*Task item*: Your task is to copy the lines of the data below from the line holding "C2: 4.7uF (plus" through the line holding "R1: 220 (+9V, W4) -> none", inclusive, exactly and with nothing added.

*Data for the task*:
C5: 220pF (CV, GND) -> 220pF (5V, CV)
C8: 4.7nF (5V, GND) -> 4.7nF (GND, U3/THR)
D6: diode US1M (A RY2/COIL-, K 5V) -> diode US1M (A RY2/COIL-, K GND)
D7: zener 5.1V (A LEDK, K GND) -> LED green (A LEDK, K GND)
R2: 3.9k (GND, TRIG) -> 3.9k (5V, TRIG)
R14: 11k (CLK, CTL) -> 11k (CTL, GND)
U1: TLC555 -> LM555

* * *

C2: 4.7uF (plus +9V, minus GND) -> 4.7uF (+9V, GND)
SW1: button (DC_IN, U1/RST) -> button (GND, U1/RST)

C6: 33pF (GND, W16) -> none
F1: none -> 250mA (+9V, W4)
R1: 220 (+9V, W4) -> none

*Solution to this problem*:
C2: 4.7uF (plus +9V, minus GND) -> 4.7uF (+9V, GND)
SW1: button (DC_IN, U1/RST) -> button (GND, U1/RST)

C6: 33pF (GND, W16) -> none
F1: none -> 250mA (+9V, W4)
R1: 220 (+9V, W4) -> none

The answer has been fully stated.